::: Exercise inputs :::

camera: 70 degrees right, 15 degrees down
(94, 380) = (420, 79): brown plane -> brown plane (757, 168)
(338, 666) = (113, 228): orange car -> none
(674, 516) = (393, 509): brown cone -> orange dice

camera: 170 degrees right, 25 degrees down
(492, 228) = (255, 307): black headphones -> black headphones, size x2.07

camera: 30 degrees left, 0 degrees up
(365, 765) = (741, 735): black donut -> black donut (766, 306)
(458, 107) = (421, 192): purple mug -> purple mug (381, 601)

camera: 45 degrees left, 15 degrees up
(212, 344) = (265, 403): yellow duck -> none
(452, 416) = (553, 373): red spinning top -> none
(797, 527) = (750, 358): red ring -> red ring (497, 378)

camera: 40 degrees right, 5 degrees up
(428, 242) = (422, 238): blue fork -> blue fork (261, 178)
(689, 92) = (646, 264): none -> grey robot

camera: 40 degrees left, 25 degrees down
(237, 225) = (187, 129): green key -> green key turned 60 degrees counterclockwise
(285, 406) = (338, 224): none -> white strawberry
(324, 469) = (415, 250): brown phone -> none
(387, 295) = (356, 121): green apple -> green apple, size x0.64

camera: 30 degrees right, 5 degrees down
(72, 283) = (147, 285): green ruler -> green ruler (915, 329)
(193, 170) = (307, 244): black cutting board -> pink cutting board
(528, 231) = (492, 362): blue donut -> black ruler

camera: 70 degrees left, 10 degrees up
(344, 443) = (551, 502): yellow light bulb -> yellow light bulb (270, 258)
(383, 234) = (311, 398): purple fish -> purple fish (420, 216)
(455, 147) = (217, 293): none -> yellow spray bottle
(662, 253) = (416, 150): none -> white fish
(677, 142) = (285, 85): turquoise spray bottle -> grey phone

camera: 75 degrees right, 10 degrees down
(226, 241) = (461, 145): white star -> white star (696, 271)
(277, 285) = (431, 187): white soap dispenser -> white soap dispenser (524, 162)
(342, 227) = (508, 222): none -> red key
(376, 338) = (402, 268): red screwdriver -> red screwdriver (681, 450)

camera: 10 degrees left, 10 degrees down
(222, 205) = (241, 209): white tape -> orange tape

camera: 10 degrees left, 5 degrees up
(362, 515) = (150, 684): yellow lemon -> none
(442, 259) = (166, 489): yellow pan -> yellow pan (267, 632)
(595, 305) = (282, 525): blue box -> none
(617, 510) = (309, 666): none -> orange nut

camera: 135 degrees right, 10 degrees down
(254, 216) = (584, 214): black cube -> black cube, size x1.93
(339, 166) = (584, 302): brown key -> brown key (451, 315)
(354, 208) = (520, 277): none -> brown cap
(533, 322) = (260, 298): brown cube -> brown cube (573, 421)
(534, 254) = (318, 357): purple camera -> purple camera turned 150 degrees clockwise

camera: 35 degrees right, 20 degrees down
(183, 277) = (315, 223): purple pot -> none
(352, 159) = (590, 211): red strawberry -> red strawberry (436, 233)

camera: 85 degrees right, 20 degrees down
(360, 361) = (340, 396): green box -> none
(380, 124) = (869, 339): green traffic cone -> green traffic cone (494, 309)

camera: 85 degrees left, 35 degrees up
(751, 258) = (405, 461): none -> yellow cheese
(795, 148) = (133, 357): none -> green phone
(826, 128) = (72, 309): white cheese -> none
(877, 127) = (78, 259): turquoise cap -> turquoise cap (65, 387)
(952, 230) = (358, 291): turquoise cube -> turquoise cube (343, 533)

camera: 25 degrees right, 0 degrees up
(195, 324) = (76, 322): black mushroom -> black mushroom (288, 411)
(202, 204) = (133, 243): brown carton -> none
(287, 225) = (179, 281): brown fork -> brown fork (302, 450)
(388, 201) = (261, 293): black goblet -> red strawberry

:::

### Prompt
An exact copy of the listing is the goal. Transcribe it in full.

### Solution to this problem
camera: 70 degrees right, 15 degrees down
(94, 380) = (420, 79): brown plane -> brown plane (757, 168)
(338, 666) = (113, 228): orange car -> none
(674, 516) = (393, 509): brown cone -> orange dice

camera: 170 degrees right, 25 degrees down
(492, 228) = (255, 307): black headphones -> black headphones, size x2.07

camera: 30 degrees left, 0 degrees up
(365, 765) = (741, 735): black donut -> black donut (766, 306)
(458, 107) = (421, 192): purple mug -> purple mug (381, 601)

camera: 45 degrees left, 15 degrees up
(212, 344) = (265, 403): yellow duck -> none
(452, 416) = (553, 373): red spinning top -> none
(797, 527) = (750, 358): red ring -> red ring (497, 378)

camera: 40 degrees right, 5 degrees up
(428, 242) = (422, 238): blue fork -> blue fork (261, 178)
(689, 92) = (646, 264): none -> grey robot

camera: 40 degrees left, 25 degrees down
(237, 225) = (187, 129): green key -> green key turned 60 degrees counterclockwise
(285, 406) = (338, 224): none -> white strawberry
(324, 469) = (415, 250): brown phone -> none
(387, 295) = (356, 121): green apple -> green apple, size x0.64

camera: 30 degrees right, 5 degrees down
(72, 283) = (147, 285): green ruler -> green ruler (915, 329)
(193, 170) = (307, 244): black cutting board -> pink cutting board
(528, 231) = (492, 362): blue donut -> black ruler

camera: 70 degrees left, 10 degrees up
(344, 443) = (551, 502): yellow light bulb -> yellow light bulb (270, 258)
(383, 234) = (311, 398): purple fish -> purple fish (420, 216)
(455, 147) = (217, 293): none -> yellow spray bottle
(662, 253) = (416, 150): none -> white fish
(677, 142) = (285, 85): turquoise spray bottle -> grey phone

camera: 75 degrees right, 10 degrees down
(226, 241) = (461, 145): white star -> white star (696, 271)
(277, 285) = (431, 187): white soap dispenser -> white soap dispenser (524, 162)
(342, 227) = (508, 222): none -> red key
(376, 338) = (402, 268): red screwdriver -> red screwdriver (681, 450)

camera: 10 degrees left, 10 degrees down
(222, 205) = (241, 209): white tape -> orange tape

camera: 10 degrees left, 5 degrees up
(362, 515) = (150, 684): yellow lemon -> none
(442, 259) = (166, 489): yellow pan -> yellow pan (267, 632)
(595, 305) = (282, 525): blue box -> none
(617, 510) = (309, 666): none -> orange nut

camera: 135 degrees right, 10 degrees down
(254, 216) = (584, 214): black cube -> black cube, size x1.93
(339, 166) = (584, 302): brown key -> brown key (451, 315)
(354, 208) = (520, 277): none -> brown cap
(533, 322) = (260, 298): brown cube -> brown cube (573, 421)
(534, 254) = (318, 357): purple camera -> purple camera turned 150 degrees clockwise

camera: 35 degrees right, 20 degrees down
(183, 277) = (315, 223): purple pot -> none
(352, 159) = (590, 211): red strawberry -> red strawberry (436, 233)

camera: 85 degrees right, 20 degrees down
(360, 361) = (340, 396): green box -> none
(380, 124) = (869, 339): green traffic cone -> green traffic cone (494, 309)

camera: 85 degrees left, 35 degrees up
(751, 258) = (405, 461): none -> yellow cheese
(795, 148) = (133, 357): none -> green phone
(826, 128) = (72, 309): white cheese -> none
(877, 127) = (78, 259): turquoise cap -> turquoise cap (65, 387)
(952, 230) = (358, 291): turquoise cube -> turquoise cube (343, 533)

camera: 25 degrees right, 0 degrees up
(195, 324) = (76, 322): black mushroom -> black mushroom (288, 411)
(202, 204) = (133, 243): brown carton -> none
(287, 225) = (179, 281): brown fork -> brown fork (302, 450)
(388, 201) = (261, 293): black goblet -> red strawberry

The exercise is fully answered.